> [Provided information]:
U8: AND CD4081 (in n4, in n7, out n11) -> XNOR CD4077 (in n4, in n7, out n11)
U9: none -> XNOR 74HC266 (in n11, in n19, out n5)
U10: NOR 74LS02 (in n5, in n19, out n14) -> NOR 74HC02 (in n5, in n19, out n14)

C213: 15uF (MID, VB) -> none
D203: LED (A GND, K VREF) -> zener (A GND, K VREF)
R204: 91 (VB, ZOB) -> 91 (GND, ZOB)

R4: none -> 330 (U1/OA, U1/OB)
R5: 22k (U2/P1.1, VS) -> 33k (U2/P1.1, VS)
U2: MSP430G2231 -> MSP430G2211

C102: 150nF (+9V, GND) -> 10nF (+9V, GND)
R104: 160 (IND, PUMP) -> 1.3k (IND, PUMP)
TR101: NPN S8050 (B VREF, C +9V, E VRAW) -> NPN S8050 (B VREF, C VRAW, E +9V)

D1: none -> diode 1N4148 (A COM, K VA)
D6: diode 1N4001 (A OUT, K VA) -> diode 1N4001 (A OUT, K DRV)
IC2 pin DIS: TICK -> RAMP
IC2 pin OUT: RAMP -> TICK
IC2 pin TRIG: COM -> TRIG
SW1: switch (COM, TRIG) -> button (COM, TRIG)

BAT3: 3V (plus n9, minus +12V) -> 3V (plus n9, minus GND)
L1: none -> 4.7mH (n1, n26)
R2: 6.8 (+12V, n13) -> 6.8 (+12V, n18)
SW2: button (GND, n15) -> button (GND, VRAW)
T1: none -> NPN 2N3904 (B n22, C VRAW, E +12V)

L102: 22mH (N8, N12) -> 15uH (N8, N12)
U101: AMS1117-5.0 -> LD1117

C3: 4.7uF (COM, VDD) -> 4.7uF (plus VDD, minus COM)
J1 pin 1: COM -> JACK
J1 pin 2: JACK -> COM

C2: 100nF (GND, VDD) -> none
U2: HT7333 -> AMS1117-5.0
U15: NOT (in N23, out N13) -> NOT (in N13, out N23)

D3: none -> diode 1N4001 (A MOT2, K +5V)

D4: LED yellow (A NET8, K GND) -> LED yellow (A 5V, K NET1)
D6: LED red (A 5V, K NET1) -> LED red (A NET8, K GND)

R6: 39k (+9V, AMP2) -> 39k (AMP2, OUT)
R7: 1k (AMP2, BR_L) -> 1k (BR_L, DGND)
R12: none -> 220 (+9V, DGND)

> [What you need to do]: The records above must be output exactly, in full.

> [Task result]:
U8: AND CD4081 (in n4, in n7, out n11) -> XNOR CD4077 (in n4, in n7, out n11)
U9: none -> XNOR 74HC266 (in n11, in n19, out n5)
U10: NOR 74LS02 (in n5, in n19, out n14) -> NOR 74HC02 (in n5, in n19, out n14)

C213: 15uF (MID, VB) -> none
D203: LED (A GND, K VREF) -> zener (A GND, K VREF)
R204: 91 (VB, ZOB) -> 91 (GND, ZOB)

R4: none -> 330 (U1/OA, U1/OB)
R5: 22k (U2/P1.1, VS) -> 33k (U2/P1.1, VS)
U2: MSP430G2231 -> MSP430G2211

C102: 150nF (+9V, GND) -> 10nF (+9V, GND)
R104: 160 (IND, PUMP) -> 1.3k (IND, PUMP)
TR101: NPN S8050 (B VREF, C +9V, E VRAW) -> NPN S8050 (B VREF, C VRAW, E +9V)

D1: none -> diode 1N4148 (A COM, K VA)
D6: diode 1N4001 (A OUT, K VA) -> diode 1N4001 (A OUT, K DRV)
IC2 pin DIS: TICK -> RAMP
IC2 pin OUT: RAMP -> TICK
IC2 pin TRIG: COM -> TRIG
SW1: switch (COM, TRIG) -> button (COM, TRIG)

BAT3: 3V (plus n9, minus +12V) -> 3V (plus n9, minus GND)
L1: none -> 4.7mH (n1, n26)
R2: 6.8 (+12V, n13) -> 6.8 (+12V, n18)
SW2: button (GND, n15) -> button (GND, VRAW)
T1: none -> NPN 2N3904 (B n22, C VRAW, E +12V)

L102: 22mH (N8, N12) -> 15uH (N8, N12)
U101: AMS1117-5.0 -> LD1117

C3: 4.7uF (COM, VDD) -> 4.7uF (plus VDD, minus COM)
J1 pin 1: COM -> JACK
J1 pin 2: JACK -> COM

C2: 100nF (GND, VDD) -> none
U2: HT7333 -> AMS1117-5.0
U15: NOT (in N23, out N13) -> NOT (in N13, out N23)

D3: none -> diode 1N4001 (A MOT2, K +5V)

D4: LED yellow (A NET8, K GND) -> LED yellow (A 5V, K NET1)
D6: LED red (A 5V, K NET1) -> LED red (A NET8, K GND)

R6: 39k (+9V, AMP2) -> 39k (AMP2, OUT)
R7: 1k (AMP2, BR_L) -> 1k (BR_L, DGND)
R12: none -> 220 (+9V, DGND)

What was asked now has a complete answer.